Data excerpt:
※ ※ ※

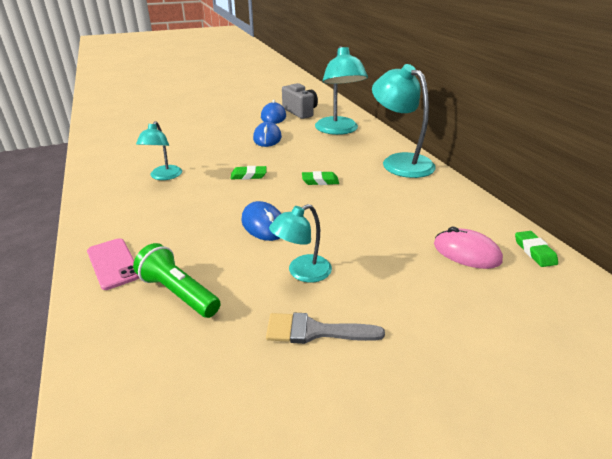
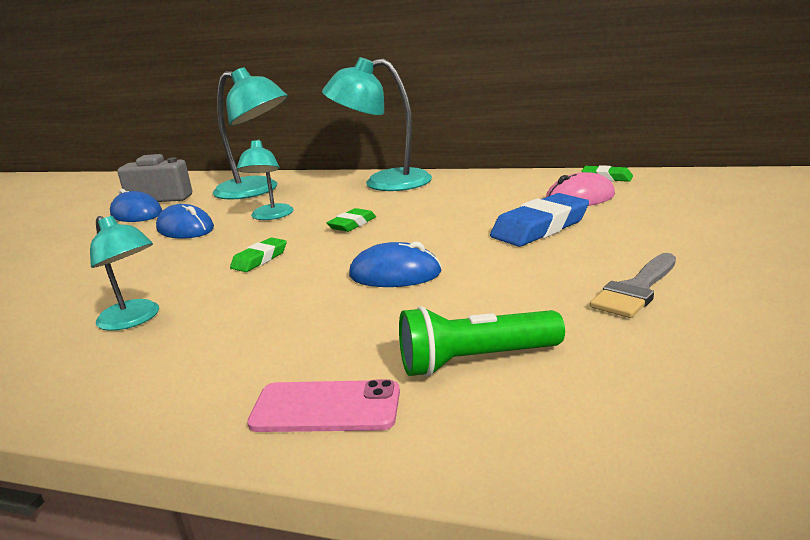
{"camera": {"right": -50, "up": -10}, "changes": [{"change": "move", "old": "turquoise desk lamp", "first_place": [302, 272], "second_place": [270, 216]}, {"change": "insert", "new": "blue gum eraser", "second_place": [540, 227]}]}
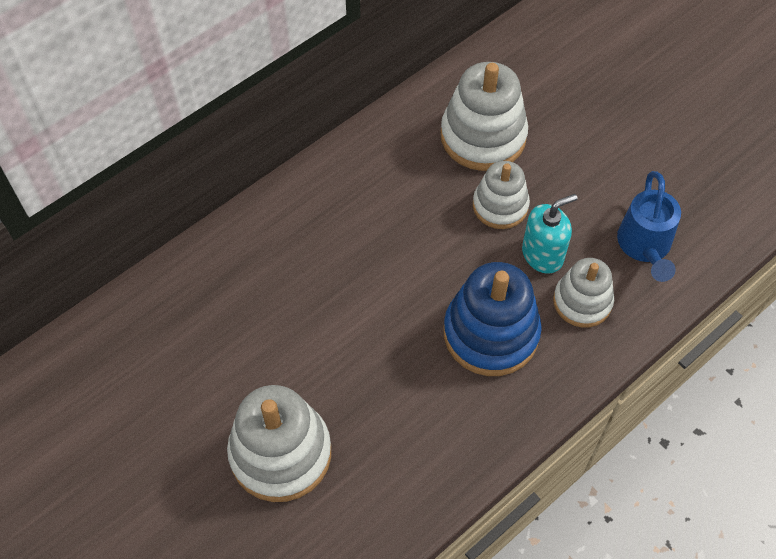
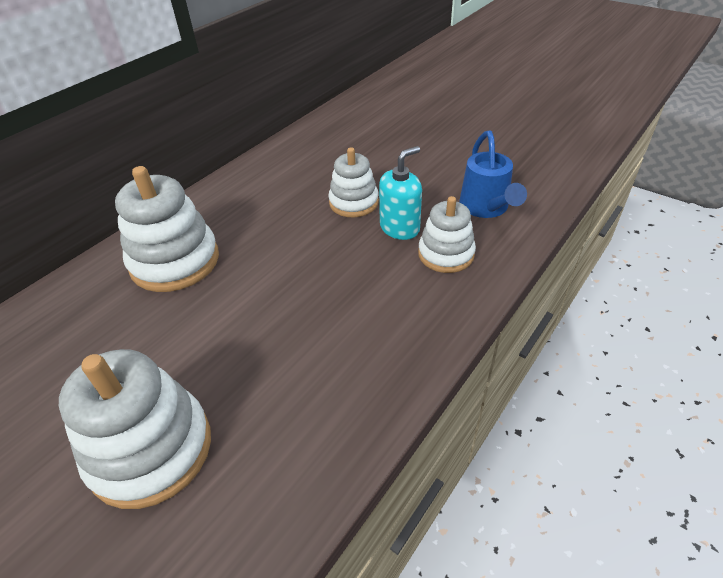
{"camera": {"right": -10, "up": -15}, "changes": [{"change": "move", "old": "white ring stacker", "first_place": [483, 136], "second_place": [175, 261]}, {"change": "delete", "old": "blue ring stacker", "first_place": [491, 333]}]}
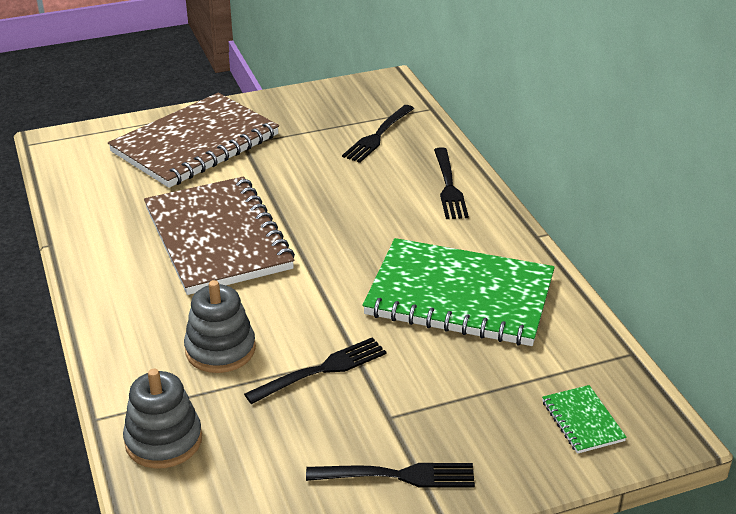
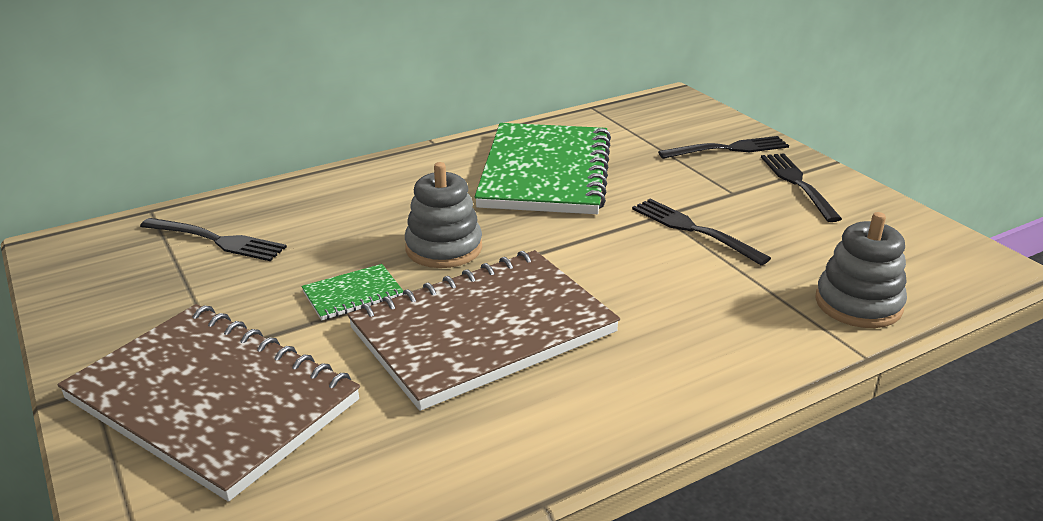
{"camera": {"right": -100, "up": -5}, "changes": [{"change": "move", "old": "ash-grey ring stacker", "first_place": [220, 349], "second_place": [444, 248]}, {"change": "move", "old": "ebony fork", "first_place": [449, 186], "second_place": [728, 149]}, {"change": "move", "old": "emerald notebook", "first_place": [582, 421], "second_place": [353, 294]}]}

※ ※ ※

What you are asked to do: In the data above, which lines have "blue"? Report each of them.

Task result:
{"camera": {"right": -50, "up": -10}, "changes": [{"change": "move", "old": "turquoise desk lamp", "first_place": [302, 272], "second_place": [270, 216]}, {"change": "insert", "new": "blue gum eraser", "second_place": [540, 227]}]}
{"camera": {"right": -10, "up": -15}, "changes": [{"change": "move", "old": "white ring stacker", "first_place": [483, 136], "second_place": [175, 261]}, {"change": "delete", "old": "blue ring stacker", "first_place": [491, 333]}]}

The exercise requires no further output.